--- What is needed ---
For each line that holds "stained", copy the line out.

--- Data shown ---
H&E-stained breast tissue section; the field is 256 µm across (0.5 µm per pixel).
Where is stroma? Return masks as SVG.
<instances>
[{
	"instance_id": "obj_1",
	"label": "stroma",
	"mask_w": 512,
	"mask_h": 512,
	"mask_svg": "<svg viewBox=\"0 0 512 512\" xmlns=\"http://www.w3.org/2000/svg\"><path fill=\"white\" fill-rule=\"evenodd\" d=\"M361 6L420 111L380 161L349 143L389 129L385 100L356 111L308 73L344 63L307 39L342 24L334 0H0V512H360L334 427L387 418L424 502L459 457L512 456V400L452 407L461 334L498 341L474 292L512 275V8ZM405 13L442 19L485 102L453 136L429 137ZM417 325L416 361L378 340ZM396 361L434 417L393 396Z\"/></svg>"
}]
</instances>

==

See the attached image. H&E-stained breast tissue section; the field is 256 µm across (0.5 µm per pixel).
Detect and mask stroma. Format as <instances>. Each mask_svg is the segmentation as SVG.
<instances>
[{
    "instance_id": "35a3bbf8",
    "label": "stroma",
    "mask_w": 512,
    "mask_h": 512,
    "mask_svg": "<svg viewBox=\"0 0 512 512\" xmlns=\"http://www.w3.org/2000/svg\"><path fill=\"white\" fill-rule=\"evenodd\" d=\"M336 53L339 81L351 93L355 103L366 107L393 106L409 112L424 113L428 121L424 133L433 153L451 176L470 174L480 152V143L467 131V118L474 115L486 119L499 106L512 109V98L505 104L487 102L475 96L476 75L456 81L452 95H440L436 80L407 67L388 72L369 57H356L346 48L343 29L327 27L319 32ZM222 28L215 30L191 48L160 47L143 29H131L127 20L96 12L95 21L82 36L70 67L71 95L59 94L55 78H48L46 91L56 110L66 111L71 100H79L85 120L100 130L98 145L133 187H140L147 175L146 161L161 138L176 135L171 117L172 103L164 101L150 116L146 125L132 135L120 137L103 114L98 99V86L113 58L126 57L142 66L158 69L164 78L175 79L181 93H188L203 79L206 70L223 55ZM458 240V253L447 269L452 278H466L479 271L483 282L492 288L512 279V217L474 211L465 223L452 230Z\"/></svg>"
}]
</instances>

--

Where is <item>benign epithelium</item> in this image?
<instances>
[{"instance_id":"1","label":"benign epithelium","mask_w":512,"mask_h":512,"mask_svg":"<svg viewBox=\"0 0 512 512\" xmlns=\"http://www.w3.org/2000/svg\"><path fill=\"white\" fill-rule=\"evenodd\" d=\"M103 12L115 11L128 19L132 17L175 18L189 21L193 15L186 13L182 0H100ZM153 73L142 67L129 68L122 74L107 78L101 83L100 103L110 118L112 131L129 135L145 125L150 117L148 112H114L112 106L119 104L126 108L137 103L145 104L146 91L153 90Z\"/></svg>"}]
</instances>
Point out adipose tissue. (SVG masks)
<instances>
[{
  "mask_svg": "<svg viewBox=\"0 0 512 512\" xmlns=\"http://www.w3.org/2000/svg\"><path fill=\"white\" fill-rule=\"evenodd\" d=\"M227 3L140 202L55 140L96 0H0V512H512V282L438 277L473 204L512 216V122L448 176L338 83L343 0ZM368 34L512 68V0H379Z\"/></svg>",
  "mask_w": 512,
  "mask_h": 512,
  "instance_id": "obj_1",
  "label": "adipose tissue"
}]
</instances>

--- Problem solution ---
H&E-stained breast tissue section; the field is 256 µm across (0.5 µm per pixel).
See the attached image. H&E-stained breast tissue section; the field is 256 µm across (0.5 µm per pixel).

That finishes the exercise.